Image sets with object changes:
BEGIN
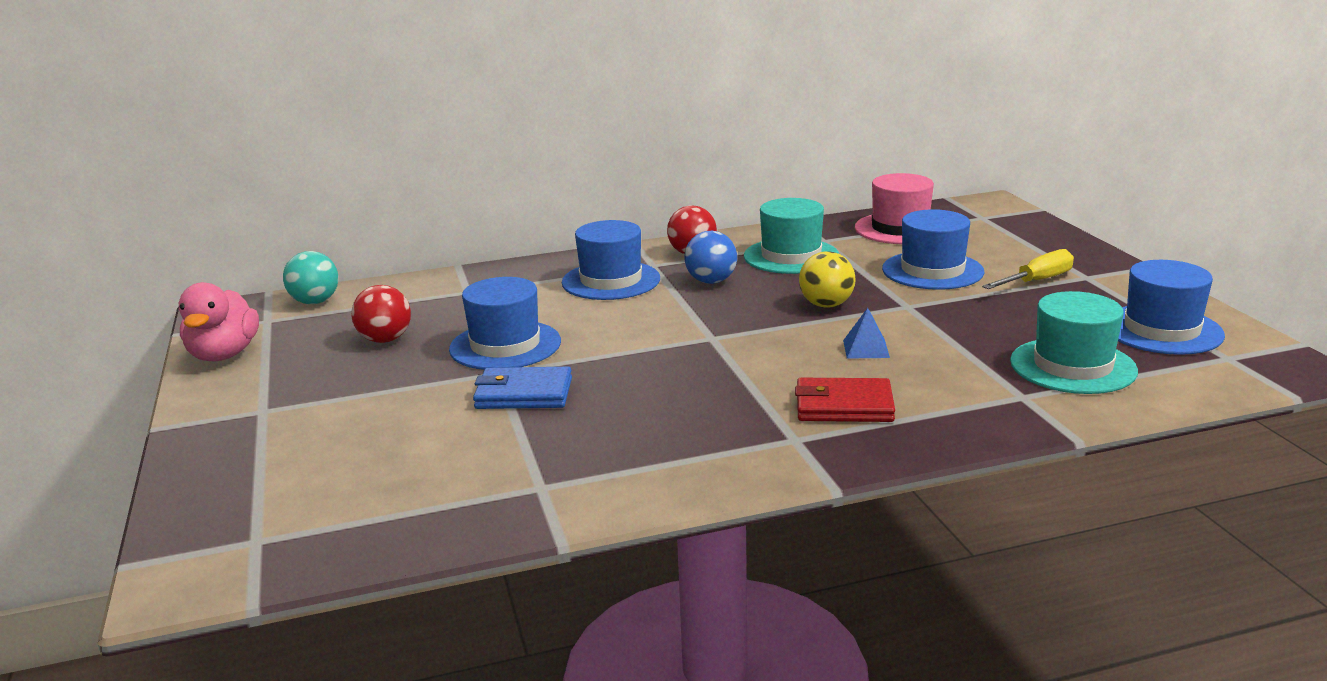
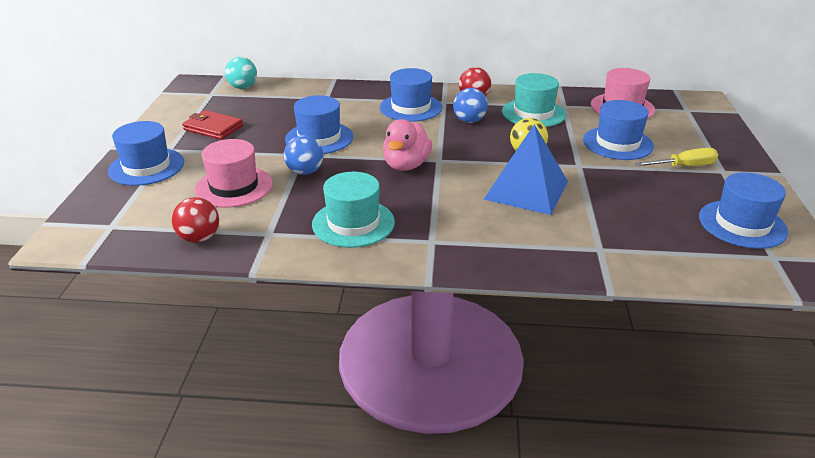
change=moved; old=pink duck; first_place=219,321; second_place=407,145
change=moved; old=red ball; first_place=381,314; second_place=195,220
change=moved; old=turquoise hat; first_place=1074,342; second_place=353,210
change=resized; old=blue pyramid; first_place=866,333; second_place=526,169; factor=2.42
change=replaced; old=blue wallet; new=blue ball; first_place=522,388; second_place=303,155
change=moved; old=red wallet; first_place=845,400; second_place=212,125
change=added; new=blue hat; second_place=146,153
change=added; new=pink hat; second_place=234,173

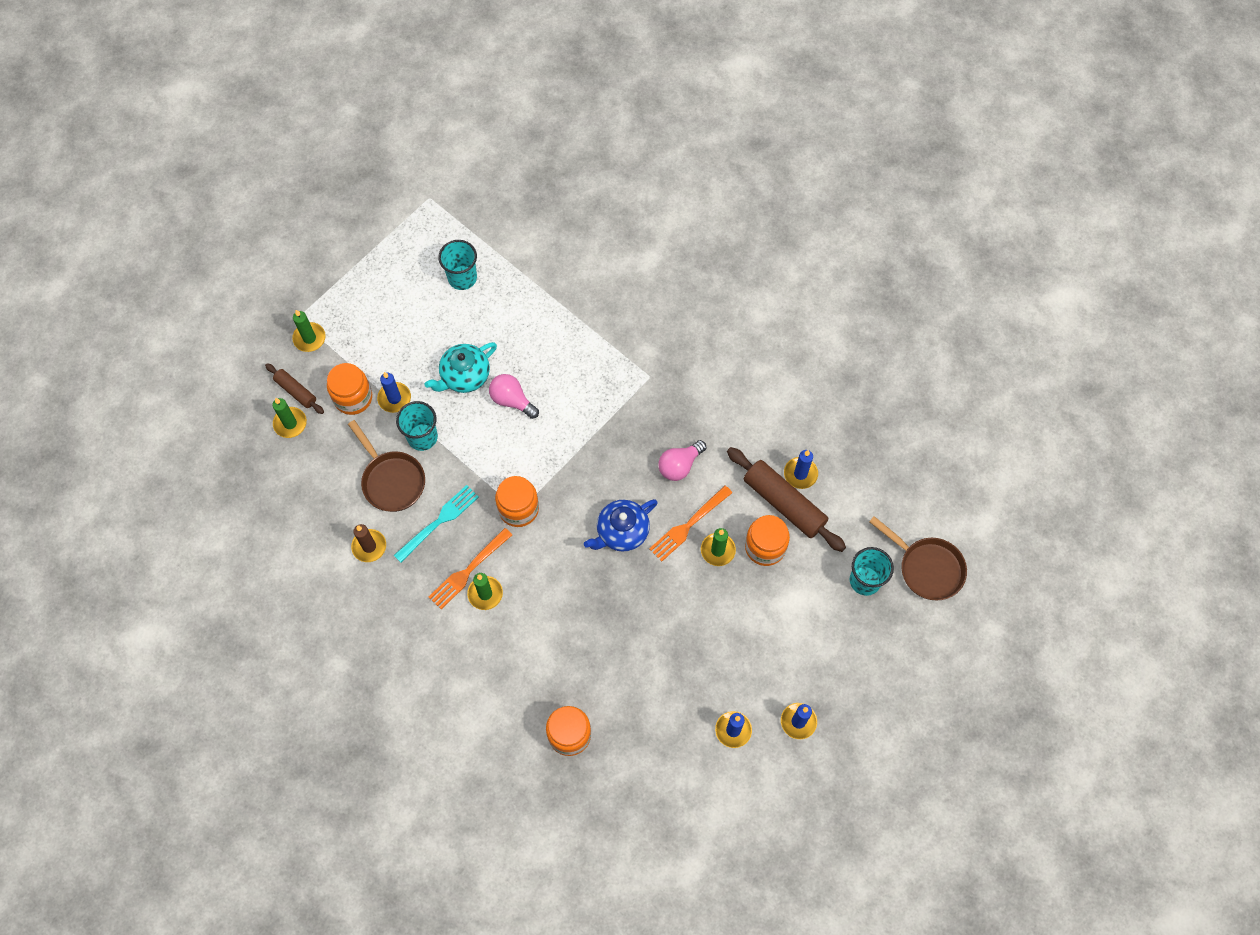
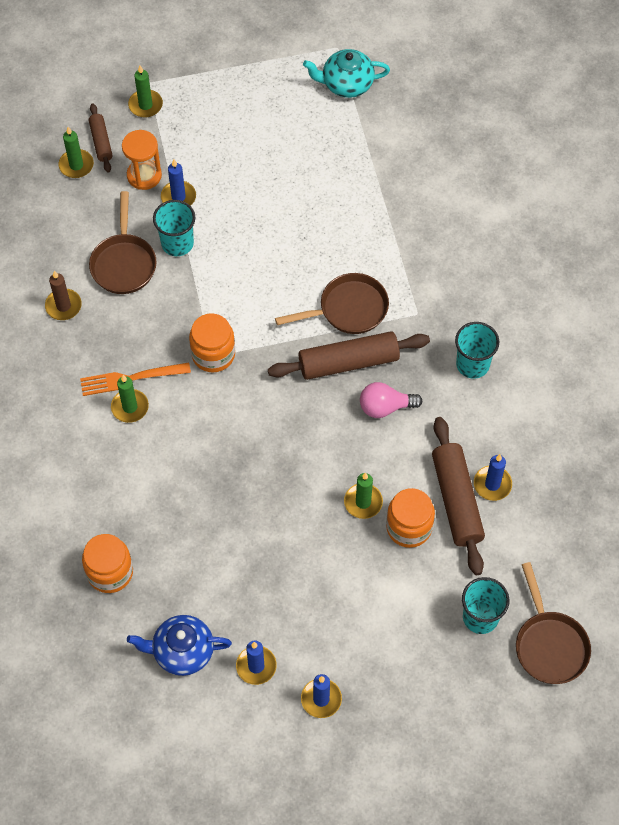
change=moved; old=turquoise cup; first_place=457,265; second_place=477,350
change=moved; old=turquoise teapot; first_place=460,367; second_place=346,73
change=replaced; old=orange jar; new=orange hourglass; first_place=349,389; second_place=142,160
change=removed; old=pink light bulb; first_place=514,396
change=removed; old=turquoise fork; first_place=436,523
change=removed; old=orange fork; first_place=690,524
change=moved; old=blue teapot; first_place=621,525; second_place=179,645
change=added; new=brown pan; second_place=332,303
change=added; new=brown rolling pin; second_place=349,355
END
__WORK TO COMPLETE__
Check the entries above line by line and return each one containing the word "ball".

__TASK RESPONSE__
change=moved; old=red ball; first_place=381,314; second_place=195,220
change=replaced; old=blue wallet; new=blue ball; first_place=522,388; second_place=303,155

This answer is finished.